* _Task details_
Print out the full material below, exact in every line, with no images included.

* _Extracted records_
┏━━
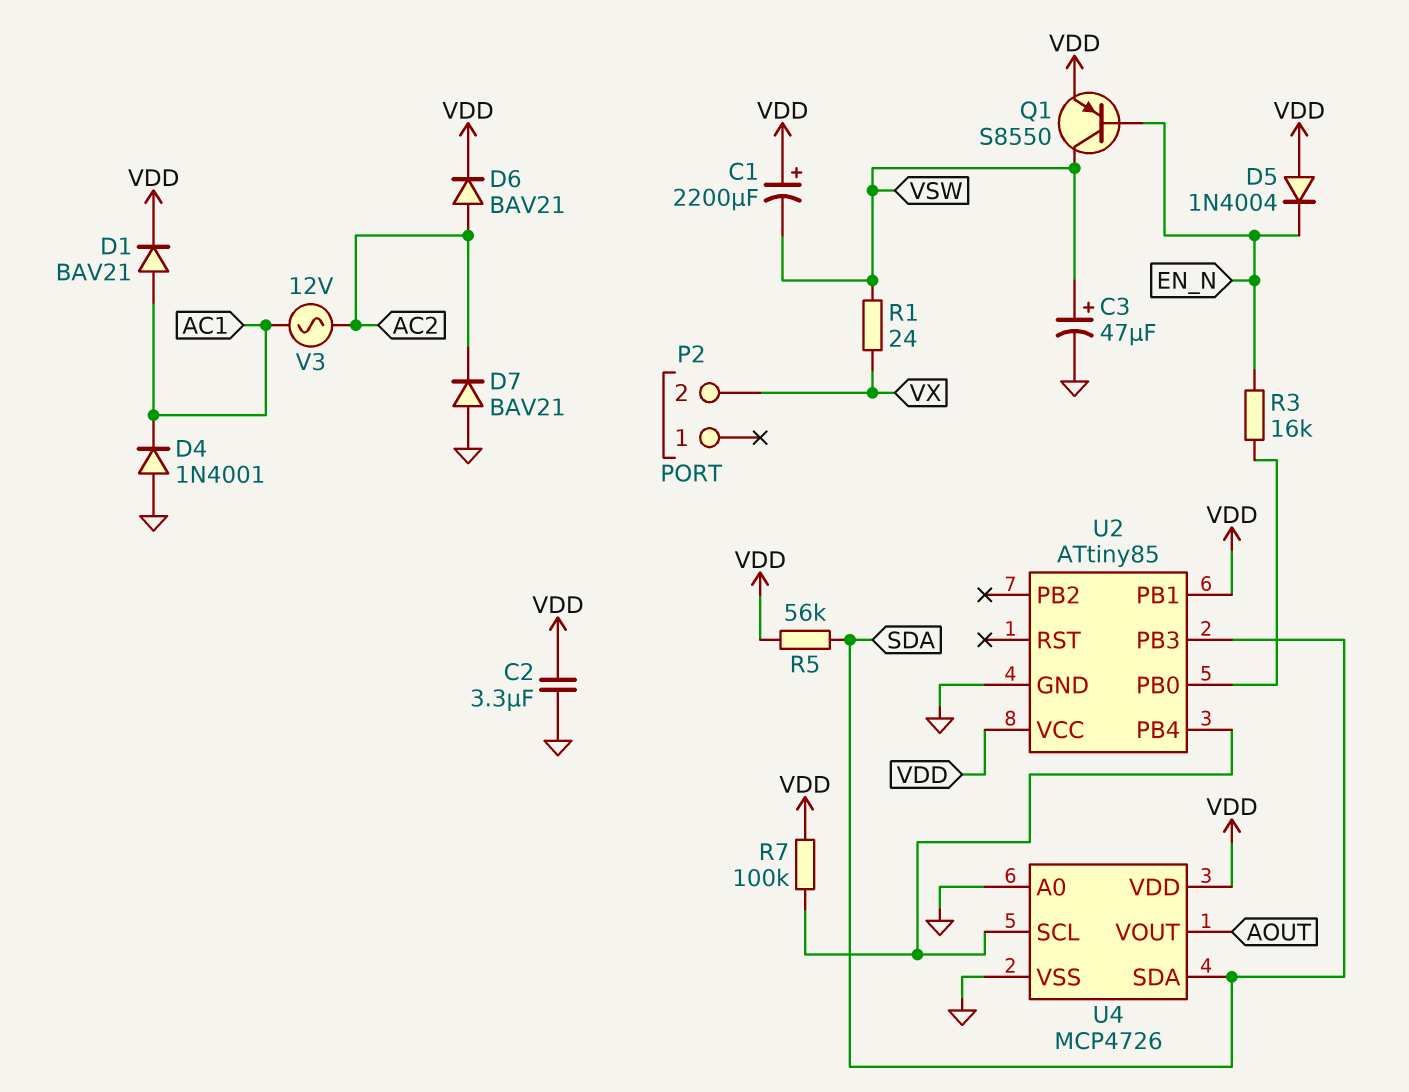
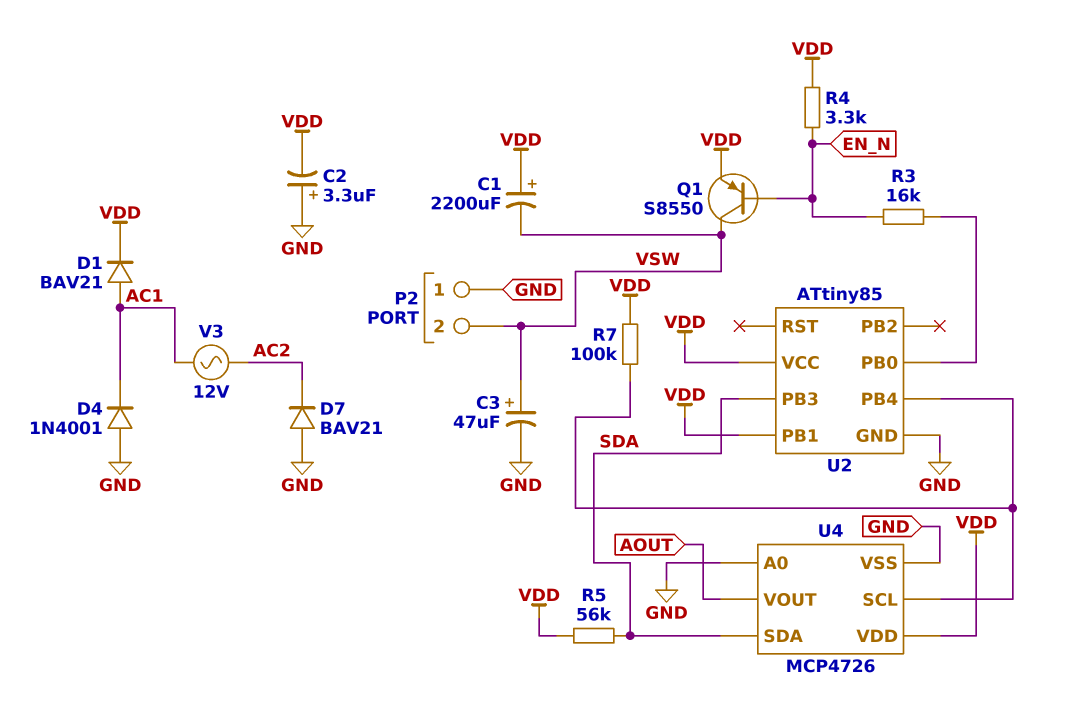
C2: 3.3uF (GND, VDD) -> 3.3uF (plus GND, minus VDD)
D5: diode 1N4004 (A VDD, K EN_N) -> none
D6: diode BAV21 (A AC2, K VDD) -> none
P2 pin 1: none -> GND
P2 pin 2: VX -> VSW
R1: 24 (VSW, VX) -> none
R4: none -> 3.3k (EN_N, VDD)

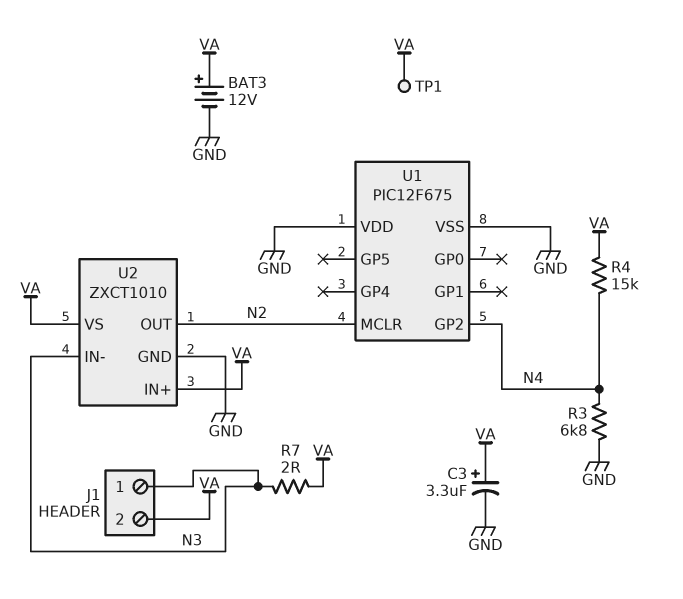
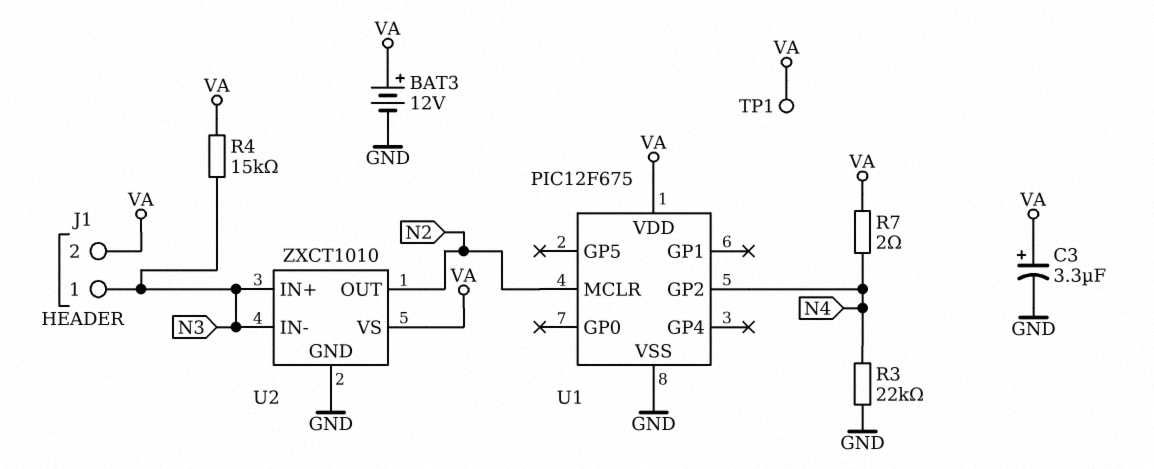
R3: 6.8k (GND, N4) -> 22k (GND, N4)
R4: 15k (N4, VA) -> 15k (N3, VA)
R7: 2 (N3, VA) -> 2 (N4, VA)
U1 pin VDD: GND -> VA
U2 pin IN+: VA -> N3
┗━━
* _Answer to the problem_
C2: 3.3uF (GND, VDD) -> 3.3uF (plus GND, minus VDD)
D5: diode 1N4004 (A VDD, K EN_N) -> none
D6: diode BAV21 (A AC2, K VDD) -> none
P2 pin 1: none -> GND
P2 pin 2: VX -> VSW
R1: 24 (VSW, VX) -> none
R4: none -> 3.3k (EN_N, VDD)

R3: 6.8k (GND, N4) -> 22k (GND, N4)
R4: 15k (N4, VA) -> 15k (N3, VA)
R7: 2 (N3, VA) -> 2 (N4, VA)
U1 pin VDD: GND -> VA
U2 pin IN+: VA -> N3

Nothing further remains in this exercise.